■ **Action item**: When you copy the material, keep each line exactly as it appears.

··· Material provided ···

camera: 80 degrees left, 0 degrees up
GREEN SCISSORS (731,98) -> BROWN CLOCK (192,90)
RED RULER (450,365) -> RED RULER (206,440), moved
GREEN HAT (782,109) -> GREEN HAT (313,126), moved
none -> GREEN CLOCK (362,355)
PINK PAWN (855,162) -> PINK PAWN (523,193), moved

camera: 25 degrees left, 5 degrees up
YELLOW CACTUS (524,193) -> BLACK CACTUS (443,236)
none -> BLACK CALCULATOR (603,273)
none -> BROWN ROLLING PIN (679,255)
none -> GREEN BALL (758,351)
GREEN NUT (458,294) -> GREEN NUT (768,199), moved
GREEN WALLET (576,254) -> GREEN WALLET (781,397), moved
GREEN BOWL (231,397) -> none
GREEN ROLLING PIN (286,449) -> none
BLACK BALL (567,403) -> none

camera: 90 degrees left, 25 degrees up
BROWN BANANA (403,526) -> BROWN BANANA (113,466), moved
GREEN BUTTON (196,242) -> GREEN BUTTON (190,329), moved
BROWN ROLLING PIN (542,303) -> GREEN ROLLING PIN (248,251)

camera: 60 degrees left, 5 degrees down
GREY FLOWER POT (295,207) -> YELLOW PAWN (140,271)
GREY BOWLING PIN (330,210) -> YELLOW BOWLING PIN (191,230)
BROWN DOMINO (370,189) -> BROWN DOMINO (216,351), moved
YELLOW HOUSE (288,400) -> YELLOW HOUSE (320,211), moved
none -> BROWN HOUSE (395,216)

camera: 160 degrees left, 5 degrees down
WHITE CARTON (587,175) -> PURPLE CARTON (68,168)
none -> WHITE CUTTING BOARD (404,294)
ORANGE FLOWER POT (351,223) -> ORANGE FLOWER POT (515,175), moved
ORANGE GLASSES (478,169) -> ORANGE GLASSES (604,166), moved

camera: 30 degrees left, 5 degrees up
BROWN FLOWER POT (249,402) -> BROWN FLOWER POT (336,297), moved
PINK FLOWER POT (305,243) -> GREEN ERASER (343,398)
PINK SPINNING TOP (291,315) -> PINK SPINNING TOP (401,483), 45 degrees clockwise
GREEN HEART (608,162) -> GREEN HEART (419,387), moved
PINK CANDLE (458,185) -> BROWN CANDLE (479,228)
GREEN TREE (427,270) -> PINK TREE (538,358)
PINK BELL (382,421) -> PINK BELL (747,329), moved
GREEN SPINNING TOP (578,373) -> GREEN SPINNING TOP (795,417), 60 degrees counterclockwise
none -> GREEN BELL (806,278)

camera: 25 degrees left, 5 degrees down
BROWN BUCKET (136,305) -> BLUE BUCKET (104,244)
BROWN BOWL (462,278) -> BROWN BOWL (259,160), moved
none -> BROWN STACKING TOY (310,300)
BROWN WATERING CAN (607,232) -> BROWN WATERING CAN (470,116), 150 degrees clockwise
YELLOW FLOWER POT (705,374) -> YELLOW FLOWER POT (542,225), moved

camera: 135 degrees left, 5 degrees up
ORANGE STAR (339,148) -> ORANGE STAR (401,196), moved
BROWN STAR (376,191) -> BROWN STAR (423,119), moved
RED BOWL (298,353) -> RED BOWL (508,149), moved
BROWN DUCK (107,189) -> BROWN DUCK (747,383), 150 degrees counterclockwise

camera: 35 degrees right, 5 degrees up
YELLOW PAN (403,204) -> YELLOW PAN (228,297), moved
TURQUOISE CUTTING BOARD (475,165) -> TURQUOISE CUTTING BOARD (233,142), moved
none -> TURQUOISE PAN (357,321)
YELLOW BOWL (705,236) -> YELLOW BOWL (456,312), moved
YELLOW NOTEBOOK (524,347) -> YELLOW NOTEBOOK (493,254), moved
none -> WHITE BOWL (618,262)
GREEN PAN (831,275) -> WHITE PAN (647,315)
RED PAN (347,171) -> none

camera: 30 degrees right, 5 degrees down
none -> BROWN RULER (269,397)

···

■ **Answer box**:
camera: 80 degrees left, 0 degrees up
GREEN SCISSORS (731,98) -> BROWN CLOCK (192,90)
RED RULER (450,365) -> RED RULER (206,440), moved
GREEN HAT (782,109) -> GREEN HAT (313,126), moved
none -> GREEN CLOCK (362,355)
PINK PAWN (855,162) -> PINK PAWN (523,193), moved

camera: 25 degrees left, 5 degrees up
YELLOW CACTUS (524,193) -> BLACK CACTUS (443,236)
none -> BLACK CALCULATOR (603,273)
none -> BROWN ROLLING PIN (679,255)
none -> GREEN BALL (758,351)
GREEN NUT (458,294) -> GREEN NUT (768,199), moved
GREEN WALLET (576,254) -> GREEN WALLET (781,397), moved
GREEN BOWL (231,397) -> none
GREEN ROLLING PIN (286,449) -> none
BLACK BALL (567,403) -> none

camera: 90 degrees left, 25 degrees up
BROWN BANANA (403,526) -> BROWN BANANA (113,466), moved
GREEN BUTTON (196,242) -> GREEN BUTTON (190,329), moved
BROWN ROLLING PIN (542,303) -> GREEN ROLLING PIN (248,251)

camera: 60 degrees left, 5 degrees down
GREY FLOWER POT (295,207) -> YELLOW PAWN (140,271)
GREY BOWLING PIN (330,210) -> YELLOW BOWLING PIN (191,230)
BROWN DOMINO (370,189) -> BROWN DOMINO (216,351), moved
YELLOW HOUSE (288,400) -> YELLOW HOUSE (320,211), moved
none -> BROWN HOUSE (395,216)

camera: 160 degrees left, 5 degrees down
WHITE CARTON (587,175) -> PURPLE CARTON (68,168)
none -> WHITE CUTTING BOARD (404,294)
ORANGE FLOWER POT (351,223) -> ORANGE FLOWER POT (515,175), moved
ORANGE GLASSES (478,169) -> ORANGE GLASSES (604,166), moved

camera: 30 degrees left, 5 degrees up
BROWN FLOWER POT (249,402) -> BROWN FLOWER POT (336,297), moved
PINK FLOWER POT (305,243) -> GREEN ERASER (343,398)
PINK SPINNING TOP (291,315) -> PINK SPINNING TOP (401,483), 45 degrees clockwise
GREEN HEART (608,162) -> GREEN HEART (419,387), moved
PINK CANDLE (458,185) -> BROWN CANDLE (479,228)
GREEN TREE (427,270) -> PINK TREE (538,358)
PINK BELL (382,421) -> PINK BELL (747,329), moved
GREEN SPINNING TOP (578,373) -> GREEN SPINNING TOP (795,417), 60 degrees counterclockwise
none -> GREEN BELL (806,278)

camera: 25 degrees left, 5 degrees down
BROWN BUCKET (136,305) -> BLUE BUCKET (104,244)
BROWN BOWL (462,278) -> BROWN BOWL (259,160), moved
none -> BROWN STACKING TOY (310,300)
BROWN WATERING CAN (607,232) -> BROWN WATERING CAN (470,116), 150 degrees clockwise
YELLOW FLOWER POT (705,374) -> YELLOW FLOWER POT (542,225), moved

camera: 135 degrees left, 5 degrees up
ORANGE STAR (339,148) -> ORANGE STAR (401,196), moved
BROWN STAR (376,191) -> BROWN STAR (423,119), moved
RED BOWL (298,353) -> RED BOWL (508,149), moved
BROWN DUCK (107,189) -> BROWN DUCK (747,383), 150 degrees counterclockwise

camera: 35 degrees right, 5 degrees up
YELLOW PAN (403,204) -> YELLOW PAN (228,297), moved
TURQUOISE CUTTING BOARD (475,165) -> TURQUOISE CUTTING BOARD (233,142), moved
none -> TURQUOISE PAN (357,321)
YELLOW BOWL (705,236) -> YELLOW BOWL (456,312), moved
YELLOW NOTEBOOK (524,347) -> YELLOW NOTEBOOK (493,254), moved
none -> WHITE BOWL (618,262)
GREEN PAN (831,275) -> WHITE PAN (647,315)
RED PAN (347,171) -> none

camera: 30 degrees right, 5 degrees down
none -> BROWN RULER (269,397)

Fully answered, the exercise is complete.